Stored records

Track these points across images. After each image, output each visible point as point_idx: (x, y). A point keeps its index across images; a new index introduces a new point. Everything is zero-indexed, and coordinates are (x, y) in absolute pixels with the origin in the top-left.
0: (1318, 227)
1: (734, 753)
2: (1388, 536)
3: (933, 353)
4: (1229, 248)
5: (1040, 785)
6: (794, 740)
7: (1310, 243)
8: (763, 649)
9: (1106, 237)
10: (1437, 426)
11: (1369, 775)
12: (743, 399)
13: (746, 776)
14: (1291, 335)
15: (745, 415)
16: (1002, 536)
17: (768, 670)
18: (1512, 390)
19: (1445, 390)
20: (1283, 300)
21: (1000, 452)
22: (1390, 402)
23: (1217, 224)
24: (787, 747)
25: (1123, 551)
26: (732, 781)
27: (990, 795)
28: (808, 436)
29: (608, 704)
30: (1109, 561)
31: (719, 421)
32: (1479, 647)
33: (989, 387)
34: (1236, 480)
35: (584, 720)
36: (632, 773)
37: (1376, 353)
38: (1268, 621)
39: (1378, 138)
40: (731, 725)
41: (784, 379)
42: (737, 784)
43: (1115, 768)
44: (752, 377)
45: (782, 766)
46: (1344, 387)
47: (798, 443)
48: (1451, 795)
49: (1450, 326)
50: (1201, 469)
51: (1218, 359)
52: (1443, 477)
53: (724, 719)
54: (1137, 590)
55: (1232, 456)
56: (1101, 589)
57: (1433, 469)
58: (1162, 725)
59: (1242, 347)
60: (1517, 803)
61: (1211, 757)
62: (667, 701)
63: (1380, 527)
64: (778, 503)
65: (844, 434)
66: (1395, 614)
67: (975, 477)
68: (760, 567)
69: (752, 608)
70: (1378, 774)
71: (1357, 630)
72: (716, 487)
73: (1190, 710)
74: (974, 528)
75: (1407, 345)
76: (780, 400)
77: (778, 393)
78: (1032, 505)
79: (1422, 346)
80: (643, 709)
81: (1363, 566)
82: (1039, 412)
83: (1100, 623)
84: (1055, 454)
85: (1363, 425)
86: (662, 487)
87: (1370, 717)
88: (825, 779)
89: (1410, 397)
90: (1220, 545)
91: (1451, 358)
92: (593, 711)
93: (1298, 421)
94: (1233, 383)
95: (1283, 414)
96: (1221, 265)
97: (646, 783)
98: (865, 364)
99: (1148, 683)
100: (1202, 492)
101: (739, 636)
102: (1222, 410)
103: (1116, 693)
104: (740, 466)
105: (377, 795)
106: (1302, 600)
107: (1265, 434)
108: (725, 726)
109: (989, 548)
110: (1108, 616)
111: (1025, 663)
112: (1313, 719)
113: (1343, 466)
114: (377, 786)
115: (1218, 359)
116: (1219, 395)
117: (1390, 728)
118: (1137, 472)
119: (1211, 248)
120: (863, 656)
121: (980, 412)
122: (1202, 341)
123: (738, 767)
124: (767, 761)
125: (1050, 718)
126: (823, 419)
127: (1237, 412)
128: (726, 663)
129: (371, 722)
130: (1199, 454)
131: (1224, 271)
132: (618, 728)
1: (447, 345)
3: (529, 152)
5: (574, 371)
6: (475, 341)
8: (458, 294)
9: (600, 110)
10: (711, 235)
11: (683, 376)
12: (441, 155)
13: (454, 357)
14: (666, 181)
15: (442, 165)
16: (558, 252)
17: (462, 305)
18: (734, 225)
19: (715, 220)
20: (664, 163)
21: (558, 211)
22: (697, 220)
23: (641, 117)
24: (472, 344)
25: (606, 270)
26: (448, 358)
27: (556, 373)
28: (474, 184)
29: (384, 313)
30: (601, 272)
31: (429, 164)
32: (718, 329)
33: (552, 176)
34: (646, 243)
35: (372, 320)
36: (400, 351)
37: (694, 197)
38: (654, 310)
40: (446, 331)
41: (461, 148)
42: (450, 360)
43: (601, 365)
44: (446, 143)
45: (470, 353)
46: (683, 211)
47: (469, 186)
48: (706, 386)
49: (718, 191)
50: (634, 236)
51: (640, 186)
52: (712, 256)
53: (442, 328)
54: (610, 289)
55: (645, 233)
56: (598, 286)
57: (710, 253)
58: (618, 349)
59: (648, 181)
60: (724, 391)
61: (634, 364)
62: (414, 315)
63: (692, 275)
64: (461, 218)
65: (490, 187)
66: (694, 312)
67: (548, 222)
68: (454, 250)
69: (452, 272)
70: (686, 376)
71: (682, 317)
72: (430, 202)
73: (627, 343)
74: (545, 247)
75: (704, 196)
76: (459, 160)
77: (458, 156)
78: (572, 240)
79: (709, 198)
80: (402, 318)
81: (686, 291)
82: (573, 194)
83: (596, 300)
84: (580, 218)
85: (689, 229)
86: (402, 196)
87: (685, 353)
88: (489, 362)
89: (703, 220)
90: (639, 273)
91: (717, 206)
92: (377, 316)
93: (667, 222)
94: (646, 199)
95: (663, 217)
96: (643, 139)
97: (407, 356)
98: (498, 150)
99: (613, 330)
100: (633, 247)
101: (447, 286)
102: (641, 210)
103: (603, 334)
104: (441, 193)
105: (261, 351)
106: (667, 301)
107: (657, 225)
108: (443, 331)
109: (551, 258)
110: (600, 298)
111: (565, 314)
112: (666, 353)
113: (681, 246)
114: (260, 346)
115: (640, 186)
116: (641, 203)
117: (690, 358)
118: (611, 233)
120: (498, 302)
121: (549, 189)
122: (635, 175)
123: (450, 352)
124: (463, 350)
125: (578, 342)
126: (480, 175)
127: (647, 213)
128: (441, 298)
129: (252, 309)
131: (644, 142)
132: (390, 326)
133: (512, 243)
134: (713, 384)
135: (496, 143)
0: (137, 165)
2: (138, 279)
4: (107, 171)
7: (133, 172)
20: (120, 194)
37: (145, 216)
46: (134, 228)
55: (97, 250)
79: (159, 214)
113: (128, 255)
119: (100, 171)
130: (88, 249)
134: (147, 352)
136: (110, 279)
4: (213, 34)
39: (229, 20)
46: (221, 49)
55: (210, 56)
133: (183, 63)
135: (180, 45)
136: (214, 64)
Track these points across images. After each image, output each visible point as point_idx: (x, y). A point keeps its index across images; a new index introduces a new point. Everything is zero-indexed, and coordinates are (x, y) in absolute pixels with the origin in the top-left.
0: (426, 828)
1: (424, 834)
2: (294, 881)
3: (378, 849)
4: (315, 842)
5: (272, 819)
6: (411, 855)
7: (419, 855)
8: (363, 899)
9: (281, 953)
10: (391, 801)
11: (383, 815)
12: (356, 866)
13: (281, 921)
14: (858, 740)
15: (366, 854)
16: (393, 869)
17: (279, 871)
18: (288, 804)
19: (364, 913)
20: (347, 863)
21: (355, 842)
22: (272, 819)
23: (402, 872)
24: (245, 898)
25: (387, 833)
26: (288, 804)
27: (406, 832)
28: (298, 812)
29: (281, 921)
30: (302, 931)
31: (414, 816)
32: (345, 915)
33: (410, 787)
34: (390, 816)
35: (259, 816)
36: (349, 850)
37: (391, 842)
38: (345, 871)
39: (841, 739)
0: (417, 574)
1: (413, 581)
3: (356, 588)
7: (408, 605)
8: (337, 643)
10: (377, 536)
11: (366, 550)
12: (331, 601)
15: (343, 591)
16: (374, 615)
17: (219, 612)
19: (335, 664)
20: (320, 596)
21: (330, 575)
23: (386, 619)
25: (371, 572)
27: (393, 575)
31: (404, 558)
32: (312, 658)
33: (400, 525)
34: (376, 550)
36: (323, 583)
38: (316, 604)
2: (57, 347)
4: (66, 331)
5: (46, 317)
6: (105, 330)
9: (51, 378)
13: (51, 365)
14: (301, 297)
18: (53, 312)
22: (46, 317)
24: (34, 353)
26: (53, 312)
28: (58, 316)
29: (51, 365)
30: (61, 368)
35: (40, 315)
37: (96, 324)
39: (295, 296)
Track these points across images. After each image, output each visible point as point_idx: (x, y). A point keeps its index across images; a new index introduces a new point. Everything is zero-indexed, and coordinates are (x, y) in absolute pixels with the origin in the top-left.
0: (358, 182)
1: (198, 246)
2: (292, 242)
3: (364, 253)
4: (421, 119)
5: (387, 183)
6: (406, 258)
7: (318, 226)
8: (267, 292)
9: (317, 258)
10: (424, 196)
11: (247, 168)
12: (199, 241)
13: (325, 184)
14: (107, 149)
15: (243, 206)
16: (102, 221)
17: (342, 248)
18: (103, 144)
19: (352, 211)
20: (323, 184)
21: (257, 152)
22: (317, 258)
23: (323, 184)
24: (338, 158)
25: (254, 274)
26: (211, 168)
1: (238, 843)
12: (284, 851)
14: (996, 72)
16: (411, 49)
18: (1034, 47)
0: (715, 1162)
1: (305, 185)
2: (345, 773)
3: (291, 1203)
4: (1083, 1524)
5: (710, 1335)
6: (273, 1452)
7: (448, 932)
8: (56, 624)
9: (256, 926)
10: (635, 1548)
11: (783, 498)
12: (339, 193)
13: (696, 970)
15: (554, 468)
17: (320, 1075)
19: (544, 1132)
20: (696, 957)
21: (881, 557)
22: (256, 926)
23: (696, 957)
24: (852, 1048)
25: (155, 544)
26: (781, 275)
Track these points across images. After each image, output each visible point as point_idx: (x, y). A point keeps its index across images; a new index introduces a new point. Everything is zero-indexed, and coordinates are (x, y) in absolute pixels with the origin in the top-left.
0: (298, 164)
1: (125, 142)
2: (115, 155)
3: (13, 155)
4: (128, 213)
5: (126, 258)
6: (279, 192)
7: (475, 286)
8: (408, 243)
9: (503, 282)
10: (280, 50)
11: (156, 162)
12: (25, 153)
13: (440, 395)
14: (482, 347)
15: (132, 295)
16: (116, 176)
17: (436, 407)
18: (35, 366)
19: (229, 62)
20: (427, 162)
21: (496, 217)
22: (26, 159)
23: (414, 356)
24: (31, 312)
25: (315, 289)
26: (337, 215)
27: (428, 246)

**GOAL OF THE EXERCISE:**
Convert the part of the data that runs from its first line through the line containing "13: (746, 776)" into a JSON list of strings, one string per line, with blank lines omitted.

**OUTPUT:**
[
  "Track these points across images. After each image, output each visible point as point_idx: (x, y). A point keeps its index across images; a new index introduces a new point. Everything is zero-indexed, and coordinates are (x, y) in absolute pixels with the origin in the top-left.",
  "0: (1318, 227)",
  "1: (734, 753)",
  "2: (1388, 536)",
  "3: (933, 353)",
  "4: (1229, 248)",
  "5: (1040, 785)",
  "6: (794, 740)",
  "7: (1310, 243)",
  "8: (763, 649)",
  "9: (1106, 237)",
  "10: (1437, 426)",
  "11: (1369, 775)",
  "12: (743, 399)",
  "13: (746, 776)"
]